> [Available data]
________

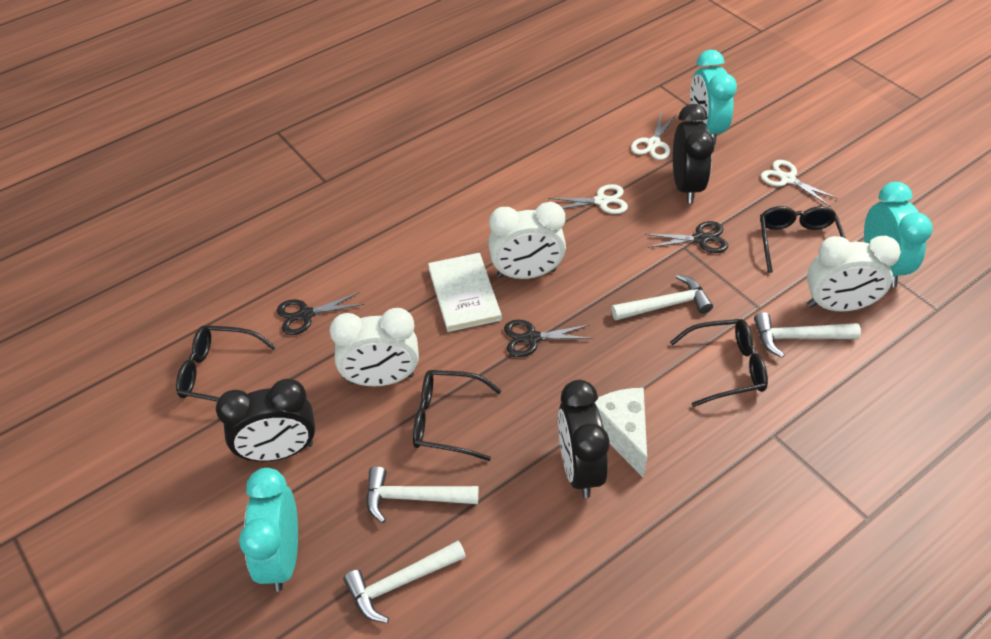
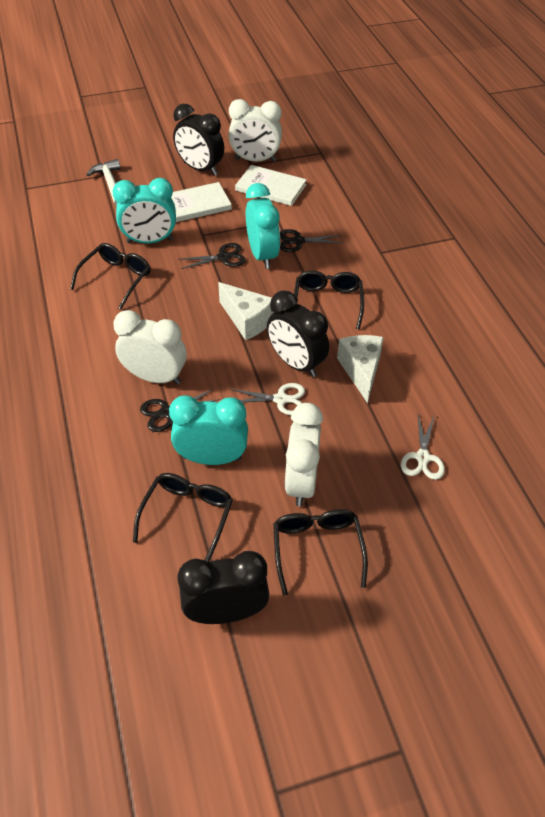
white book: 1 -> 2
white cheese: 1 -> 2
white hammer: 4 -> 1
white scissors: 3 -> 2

________

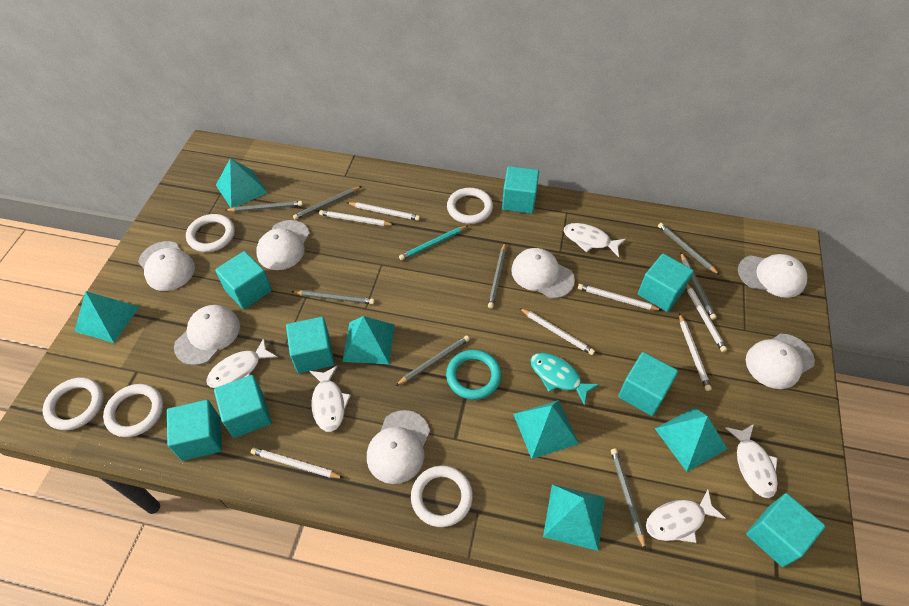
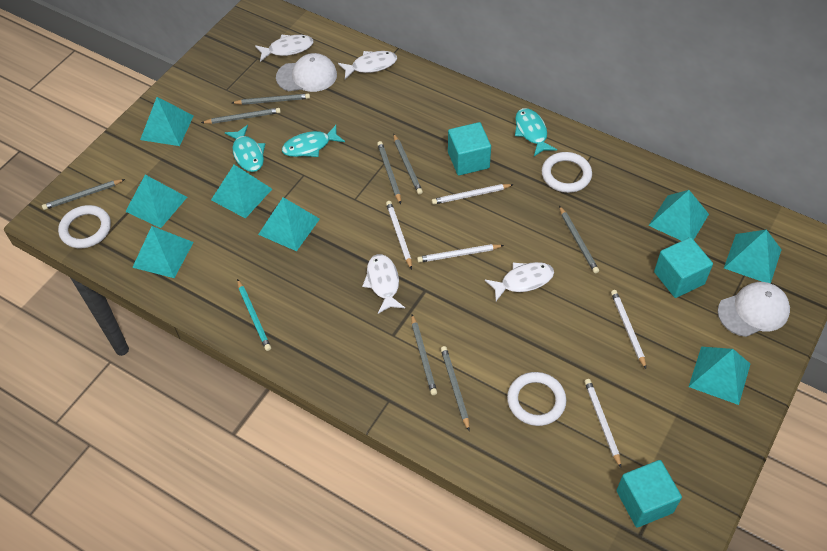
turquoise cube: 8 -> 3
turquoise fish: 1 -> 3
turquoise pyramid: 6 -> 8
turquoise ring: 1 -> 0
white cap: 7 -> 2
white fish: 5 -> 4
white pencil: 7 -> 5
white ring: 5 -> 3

________

> [What you will do]
Copy out, exactly and alone, the lines of the entries above between the ones holding "turquoise pyramid: 6 -> 8" and "white ring: 5 -> 3", inclusive.

> [Result of this exercise]
turquoise pyramid: 6 -> 8
turquoise ring: 1 -> 0
white cap: 7 -> 2
white fish: 5 -> 4
white pencil: 7 -> 5
white ring: 5 -> 3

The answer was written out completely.